Material shown

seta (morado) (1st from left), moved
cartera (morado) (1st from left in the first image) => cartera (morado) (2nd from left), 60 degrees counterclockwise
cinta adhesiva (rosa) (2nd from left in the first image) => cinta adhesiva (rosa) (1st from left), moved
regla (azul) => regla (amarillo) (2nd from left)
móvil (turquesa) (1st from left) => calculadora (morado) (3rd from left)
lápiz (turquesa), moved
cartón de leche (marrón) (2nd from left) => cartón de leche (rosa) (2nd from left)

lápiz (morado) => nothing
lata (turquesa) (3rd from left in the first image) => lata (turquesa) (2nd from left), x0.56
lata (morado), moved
...
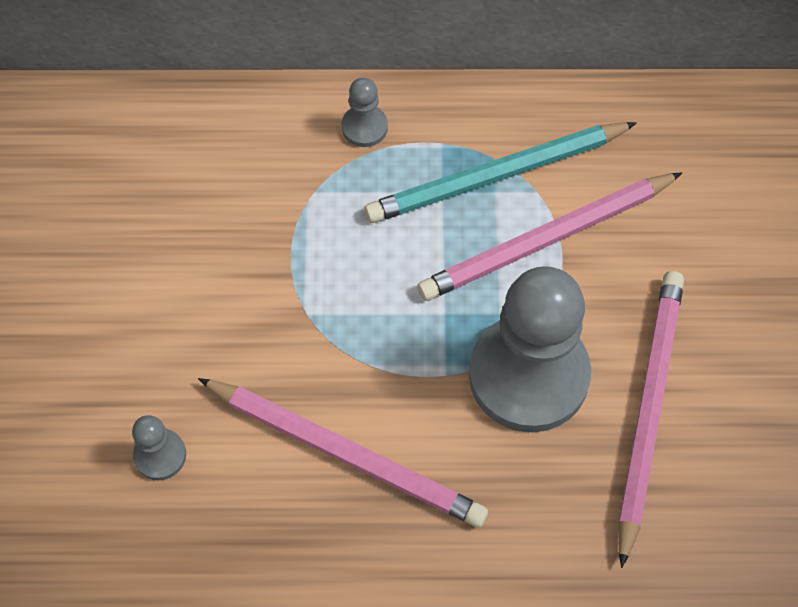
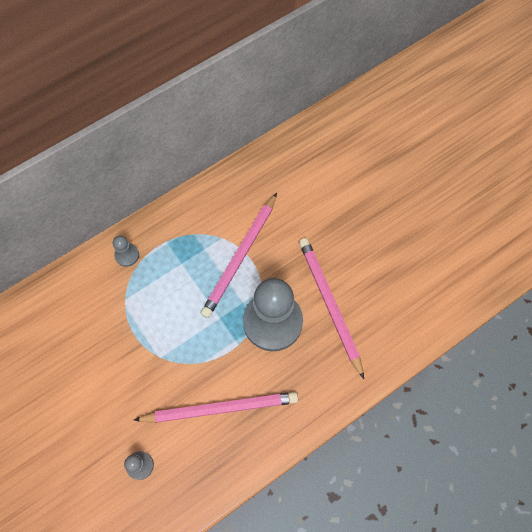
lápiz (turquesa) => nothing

What the exercise asks
Within the listing above, locate the line containing "regla (azul) =>" and the line containing "lápiz (turquesa), moved". Reproduce those two lines and all lines between them exactly, with nothing added.

Task solution
regla (azul) => regla (amarillo) (2nd from left)
móvil (turquesa) (1st from left) => calculadora (morado) (3rd from left)
lápiz (turquesa), moved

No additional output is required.